▶ Task: From the records below, print only the part that opens with the line containing "LUX pin SDA: D2 -> D7" and closes with the line containing "STEPPER3 pin IN2: D4 -> D5"; omit the pictures.
+++ Exercise inputs +++
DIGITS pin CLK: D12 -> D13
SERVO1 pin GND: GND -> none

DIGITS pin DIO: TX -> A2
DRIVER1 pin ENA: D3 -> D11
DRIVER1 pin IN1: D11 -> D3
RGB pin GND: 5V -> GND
+++
+++ Exercise inputs +++
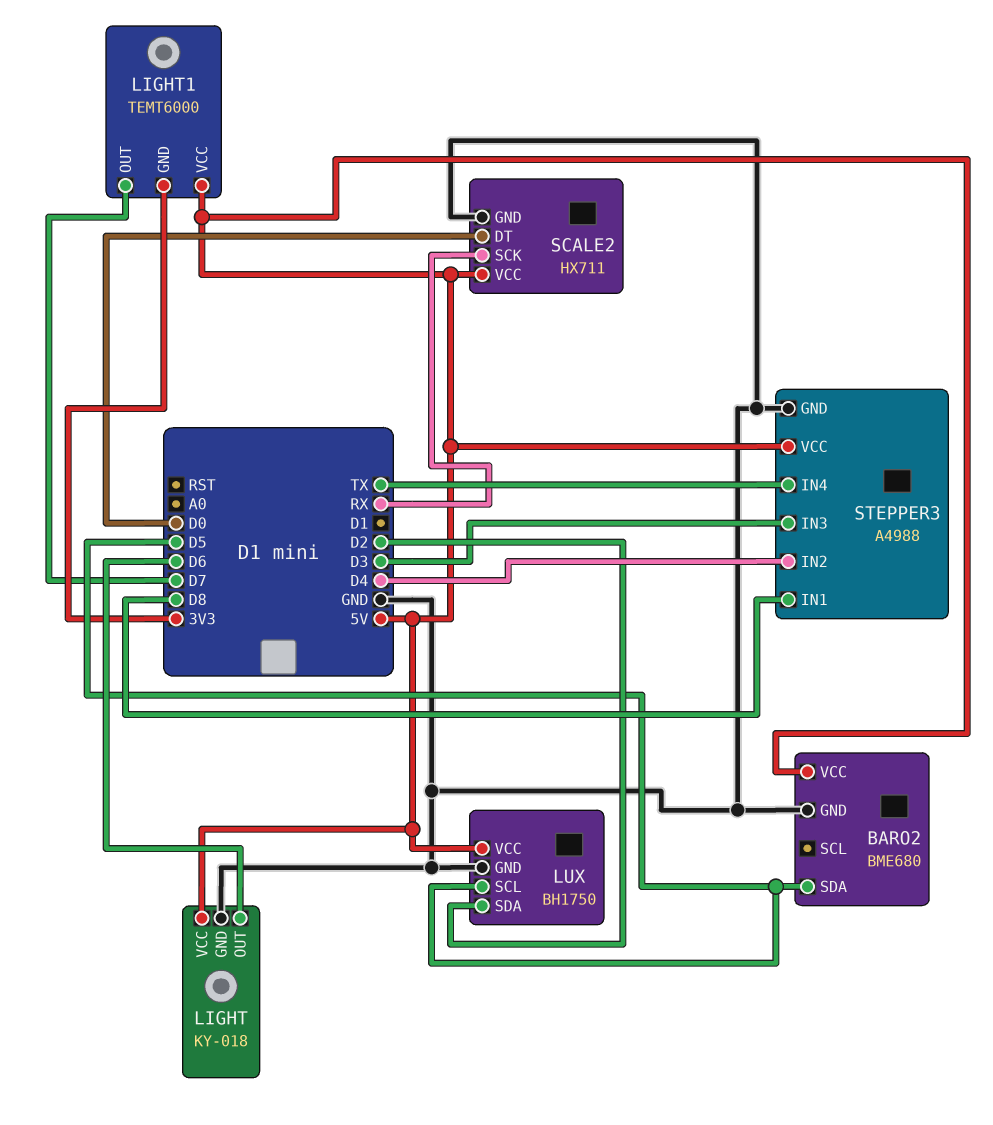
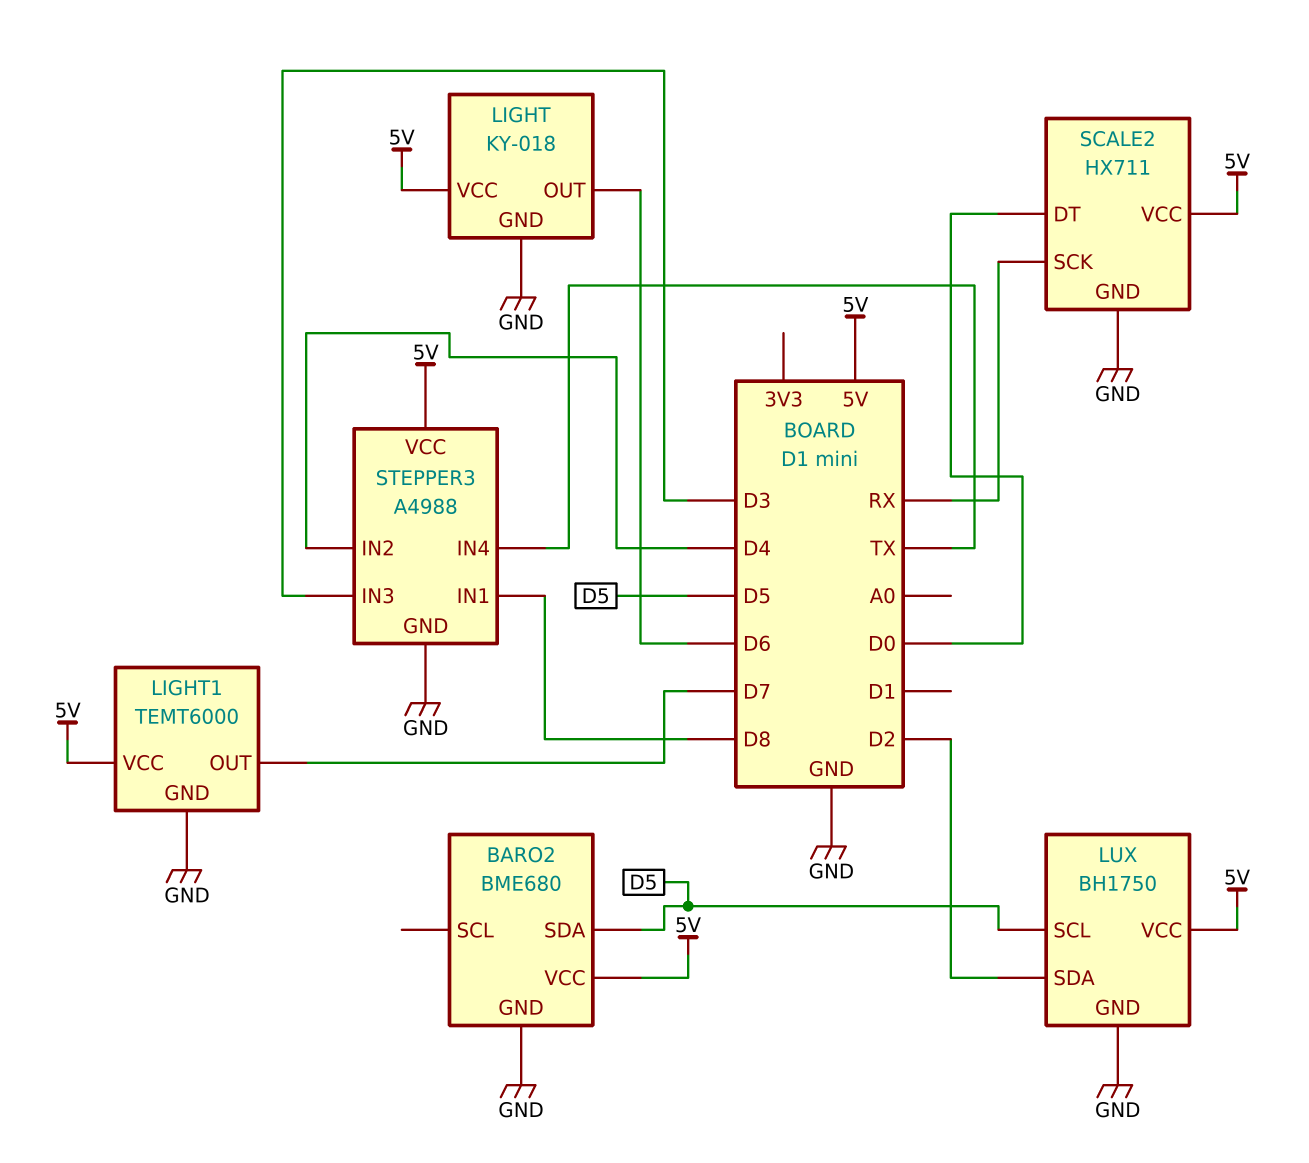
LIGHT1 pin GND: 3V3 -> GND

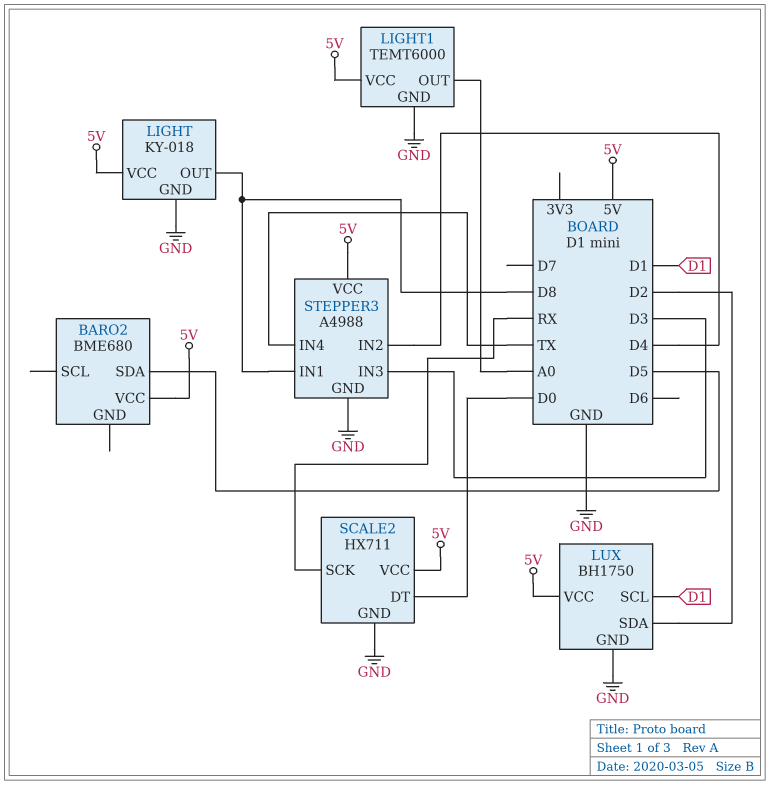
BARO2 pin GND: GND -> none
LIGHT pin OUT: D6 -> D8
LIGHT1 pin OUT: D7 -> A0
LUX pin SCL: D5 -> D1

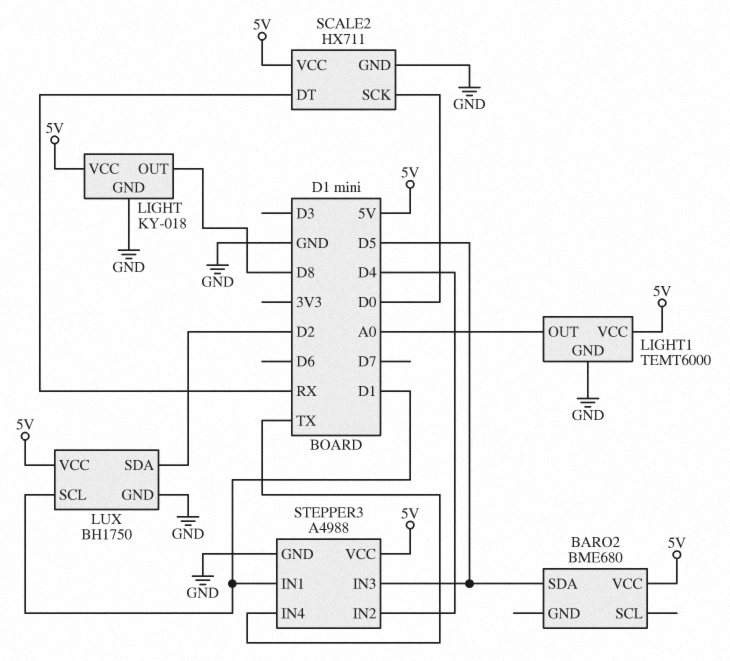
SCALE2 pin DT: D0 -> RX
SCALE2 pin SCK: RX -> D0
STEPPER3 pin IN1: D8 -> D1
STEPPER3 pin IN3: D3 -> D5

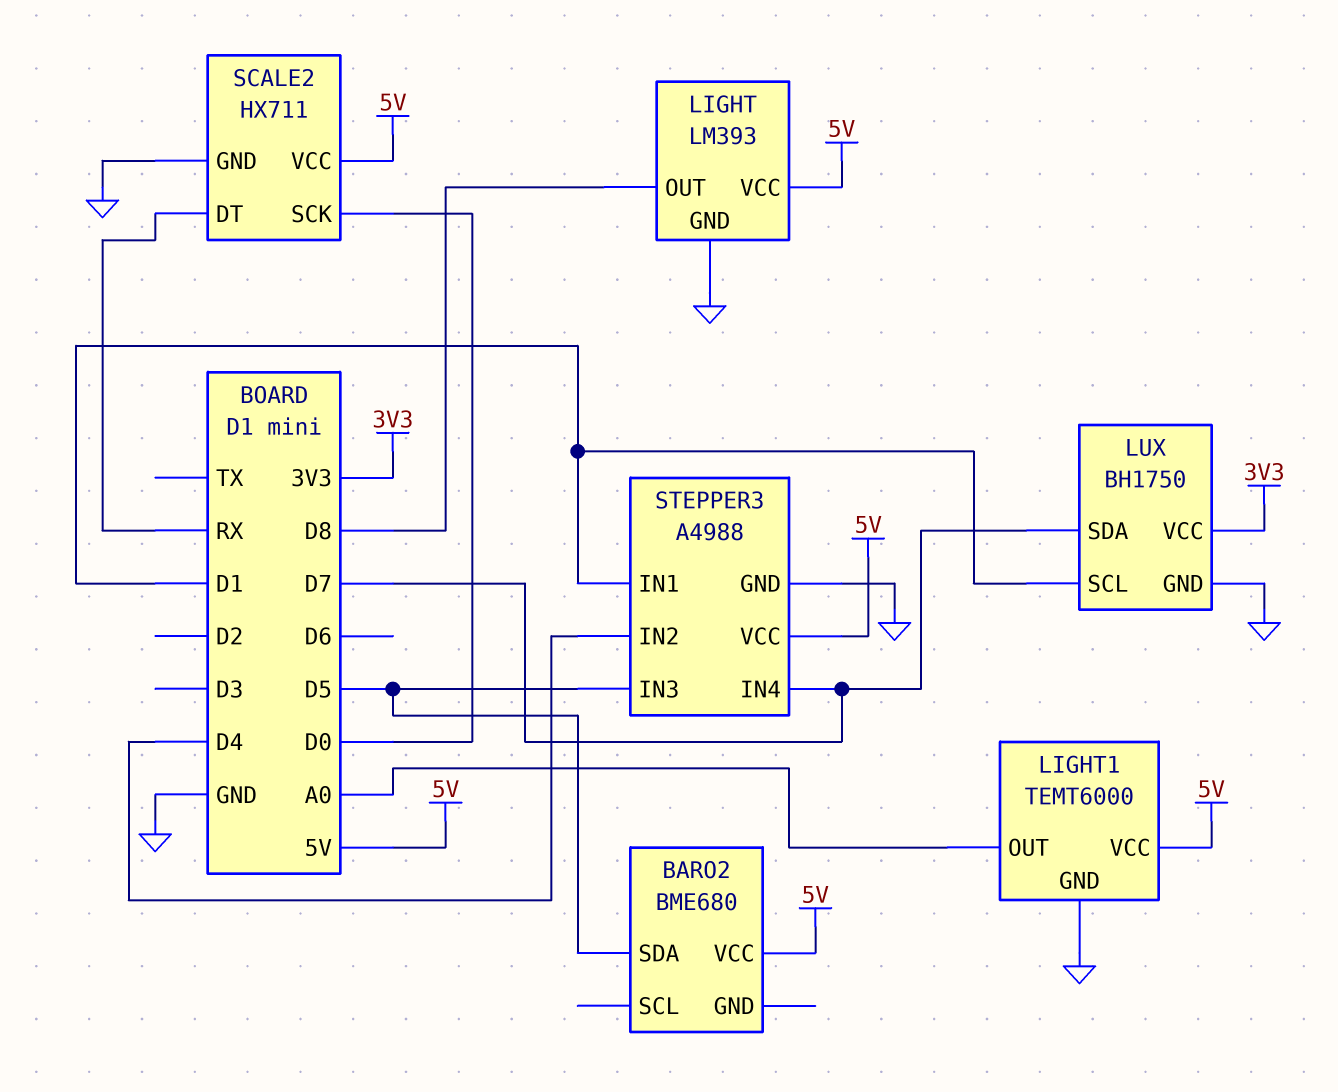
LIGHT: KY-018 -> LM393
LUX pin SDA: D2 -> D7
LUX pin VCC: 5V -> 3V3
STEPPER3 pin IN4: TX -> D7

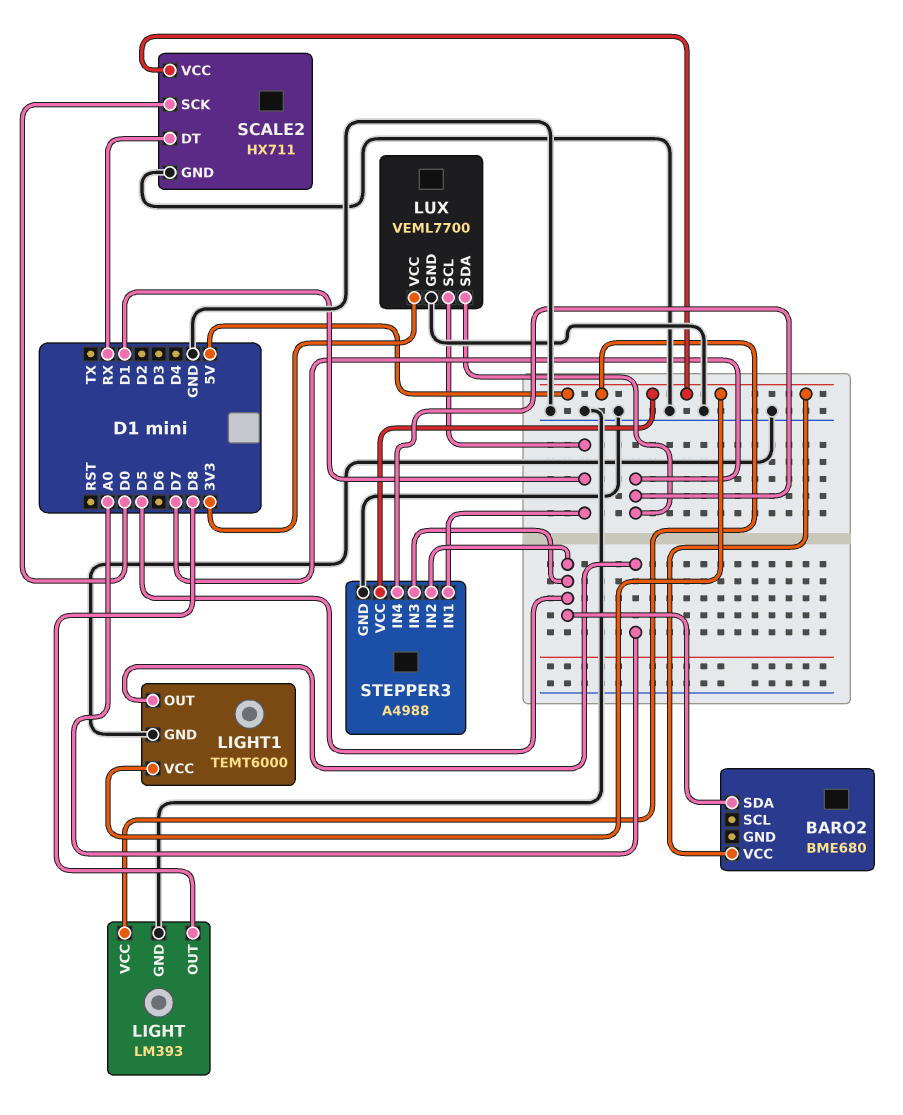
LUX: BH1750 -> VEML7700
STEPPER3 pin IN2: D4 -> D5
+++
▶ Answer for this exercise:
LUX pin SDA: D2 -> D7
LUX pin VCC: 5V -> 3V3
STEPPER3 pin IN4: TX -> D7

LUX: BH1750 -> VEML7700
STEPPER3 pin IN2: D4 -> D5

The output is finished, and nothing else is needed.